>>>>>

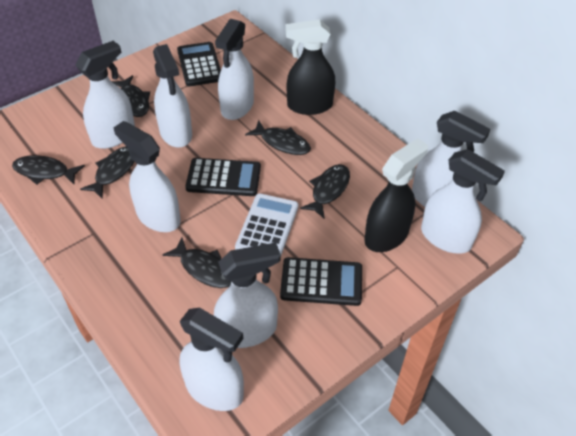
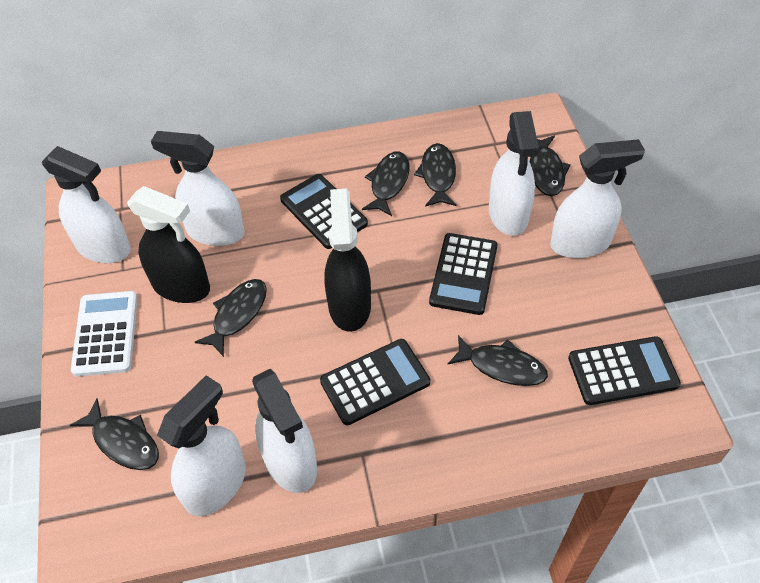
black calculator: 3 -> 4
white spray bottle: 8 -> 6

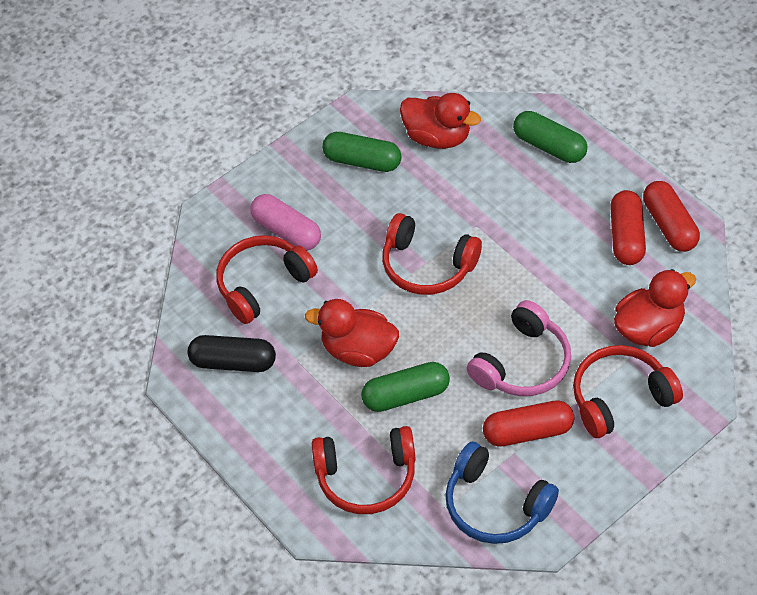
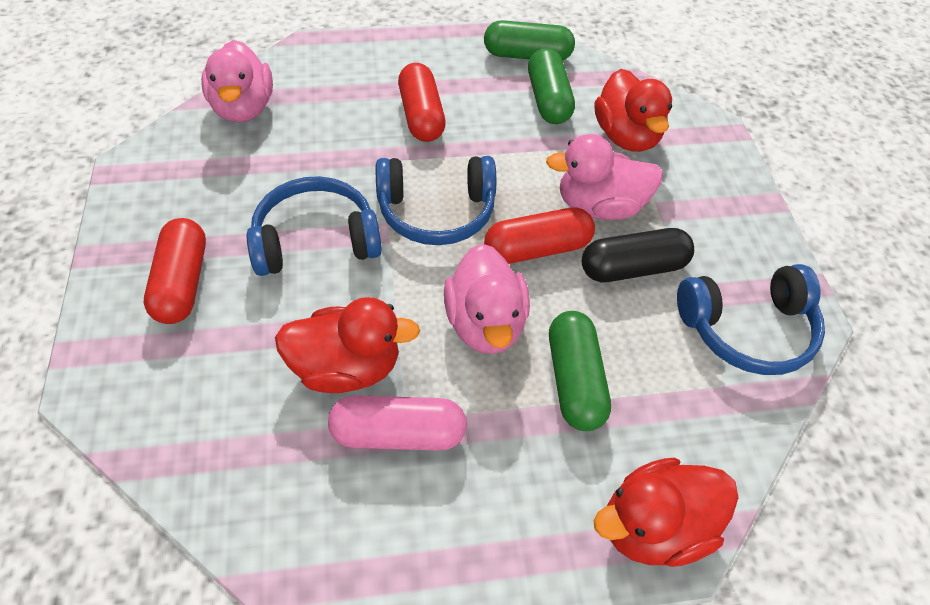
blue headphones: 1 -> 3
pink duck: 0 -> 3
pink headphones: 1 -> 0
red headphones: 4 -> 0

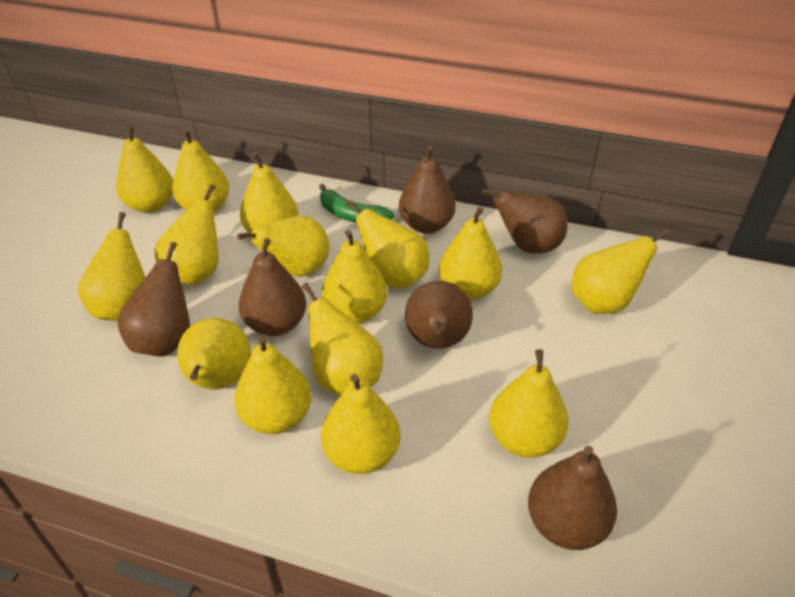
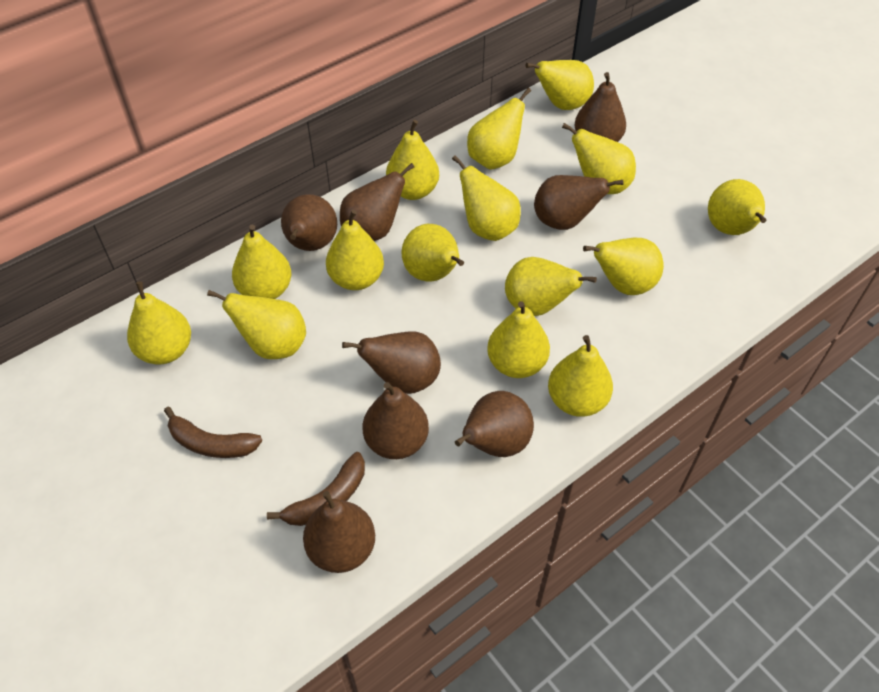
brown banana: 0 -> 2
brown pear: 6 -> 8
green banana: 1 -> 0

<<<<<

Give every record back exactly as it reads, with no images.

black calculator: 3 -> 4
white spray bottle: 8 -> 6

blue headphones: 1 -> 3
pink duck: 0 -> 3
pink headphones: 1 -> 0
red headphones: 4 -> 0

brown banana: 0 -> 2
brown pear: 6 -> 8
green banana: 1 -> 0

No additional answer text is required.